## Task instructions
Repeat exactly the lines from the first line of the records through the line containing "SW1: none -> button (COM, RESET)", and nothing more.

[Source records]
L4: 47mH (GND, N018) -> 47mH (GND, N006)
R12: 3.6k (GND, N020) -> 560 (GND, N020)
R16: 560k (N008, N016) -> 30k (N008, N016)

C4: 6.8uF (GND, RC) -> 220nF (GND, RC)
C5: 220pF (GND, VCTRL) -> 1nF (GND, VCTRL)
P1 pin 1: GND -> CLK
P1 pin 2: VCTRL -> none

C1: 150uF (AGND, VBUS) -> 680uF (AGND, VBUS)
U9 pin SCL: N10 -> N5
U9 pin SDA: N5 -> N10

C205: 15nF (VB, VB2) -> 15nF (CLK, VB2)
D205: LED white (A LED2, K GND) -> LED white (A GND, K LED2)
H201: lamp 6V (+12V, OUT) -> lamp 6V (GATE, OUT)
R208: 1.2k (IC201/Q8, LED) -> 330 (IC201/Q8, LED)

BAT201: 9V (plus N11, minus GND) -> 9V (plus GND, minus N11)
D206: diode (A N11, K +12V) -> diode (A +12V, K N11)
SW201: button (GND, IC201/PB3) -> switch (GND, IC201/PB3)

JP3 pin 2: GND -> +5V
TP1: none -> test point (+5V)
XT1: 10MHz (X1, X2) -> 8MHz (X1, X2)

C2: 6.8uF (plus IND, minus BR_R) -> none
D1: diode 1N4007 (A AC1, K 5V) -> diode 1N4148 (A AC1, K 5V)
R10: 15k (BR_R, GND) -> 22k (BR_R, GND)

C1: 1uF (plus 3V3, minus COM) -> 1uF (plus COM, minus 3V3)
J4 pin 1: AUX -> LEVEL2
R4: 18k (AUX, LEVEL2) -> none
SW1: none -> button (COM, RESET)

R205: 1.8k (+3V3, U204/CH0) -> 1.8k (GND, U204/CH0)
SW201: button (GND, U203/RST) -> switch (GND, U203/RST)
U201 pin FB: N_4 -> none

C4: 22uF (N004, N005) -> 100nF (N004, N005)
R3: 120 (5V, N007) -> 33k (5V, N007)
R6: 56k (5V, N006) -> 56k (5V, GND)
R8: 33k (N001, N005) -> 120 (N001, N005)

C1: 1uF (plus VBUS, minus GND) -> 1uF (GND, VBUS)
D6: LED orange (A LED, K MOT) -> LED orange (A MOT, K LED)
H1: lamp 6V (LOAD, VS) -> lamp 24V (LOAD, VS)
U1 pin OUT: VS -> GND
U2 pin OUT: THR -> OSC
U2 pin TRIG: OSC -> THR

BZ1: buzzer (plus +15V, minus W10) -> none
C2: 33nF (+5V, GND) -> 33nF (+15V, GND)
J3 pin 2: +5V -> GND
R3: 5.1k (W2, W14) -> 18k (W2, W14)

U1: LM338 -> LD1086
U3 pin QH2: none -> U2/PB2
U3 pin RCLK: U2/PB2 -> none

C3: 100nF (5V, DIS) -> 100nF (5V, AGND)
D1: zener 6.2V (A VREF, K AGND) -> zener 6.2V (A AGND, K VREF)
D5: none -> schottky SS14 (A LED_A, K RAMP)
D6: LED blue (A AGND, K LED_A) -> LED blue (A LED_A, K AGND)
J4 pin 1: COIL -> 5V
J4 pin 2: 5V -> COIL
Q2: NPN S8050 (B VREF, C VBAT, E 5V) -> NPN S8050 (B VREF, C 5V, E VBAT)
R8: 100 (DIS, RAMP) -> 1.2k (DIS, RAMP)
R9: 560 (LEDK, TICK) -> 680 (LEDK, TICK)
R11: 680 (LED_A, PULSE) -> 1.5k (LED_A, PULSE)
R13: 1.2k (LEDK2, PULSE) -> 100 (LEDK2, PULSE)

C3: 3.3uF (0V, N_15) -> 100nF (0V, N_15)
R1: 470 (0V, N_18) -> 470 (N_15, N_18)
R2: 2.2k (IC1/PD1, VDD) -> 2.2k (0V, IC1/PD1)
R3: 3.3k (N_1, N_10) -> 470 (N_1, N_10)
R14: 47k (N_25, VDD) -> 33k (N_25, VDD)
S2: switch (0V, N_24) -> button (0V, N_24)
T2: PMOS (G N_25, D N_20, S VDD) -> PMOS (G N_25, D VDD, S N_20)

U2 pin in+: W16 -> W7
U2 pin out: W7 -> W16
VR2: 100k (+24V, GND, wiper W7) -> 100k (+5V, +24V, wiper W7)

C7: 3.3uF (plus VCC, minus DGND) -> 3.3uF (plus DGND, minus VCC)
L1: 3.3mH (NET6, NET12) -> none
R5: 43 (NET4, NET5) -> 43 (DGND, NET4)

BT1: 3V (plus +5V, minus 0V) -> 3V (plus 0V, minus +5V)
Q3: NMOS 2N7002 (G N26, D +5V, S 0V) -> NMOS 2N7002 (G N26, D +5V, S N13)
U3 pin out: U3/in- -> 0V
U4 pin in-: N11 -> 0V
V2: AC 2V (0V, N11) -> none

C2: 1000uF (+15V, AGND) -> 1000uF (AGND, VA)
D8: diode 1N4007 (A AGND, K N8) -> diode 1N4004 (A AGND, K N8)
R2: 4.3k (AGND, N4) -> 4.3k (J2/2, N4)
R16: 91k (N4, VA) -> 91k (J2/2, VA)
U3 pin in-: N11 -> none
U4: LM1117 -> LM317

## Solution to this exercise
L4: 47mH (GND, N018) -> 47mH (GND, N006)
R12: 3.6k (GND, N020) -> 560 (GND, N020)
R16: 560k (N008, N016) -> 30k (N008, N016)

C4: 6.8uF (GND, RC) -> 220nF (GND, RC)
C5: 220pF (GND, VCTRL) -> 1nF (GND, VCTRL)
P1 pin 1: GND -> CLK
P1 pin 2: VCTRL -> none

C1: 150uF (AGND, VBUS) -> 680uF (AGND, VBUS)
U9 pin SCL: N10 -> N5
U9 pin SDA: N5 -> N10

C205: 15nF (VB, VB2) -> 15nF (CLK, VB2)
D205: LED white (A LED2, K GND) -> LED white (A GND, K LED2)
H201: lamp 6V (+12V, OUT) -> lamp 6V (GATE, OUT)
R208: 1.2k (IC201/Q8, LED) -> 330 (IC201/Q8, LED)

BAT201: 9V (plus N11, minus GND) -> 9V (plus GND, minus N11)
D206: diode (A N11, K +12V) -> diode (A +12V, K N11)
SW201: button (GND, IC201/PB3) -> switch (GND, IC201/PB3)

JP3 pin 2: GND -> +5V
TP1: none -> test point (+5V)
XT1: 10MHz (X1, X2) -> 8MHz (X1, X2)

C2: 6.8uF (plus IND, minus BR_R) -> none
D1: diode 1N4007 (A AC1, K 5V) -> diode 1N4148 (A AC1, K 5V)
R10: 15k (BR_R, GND) -> 22k (BR_R, GND)

C1: 1uF (plus 3V3, minus COM) -> 1uF (plus COM, minus 3V3)
J4 pin 1: AUX -> LEVEL2
R4: 18k (AUX, LEVEL2) -> none
SW1: none -> button (COM, RESET)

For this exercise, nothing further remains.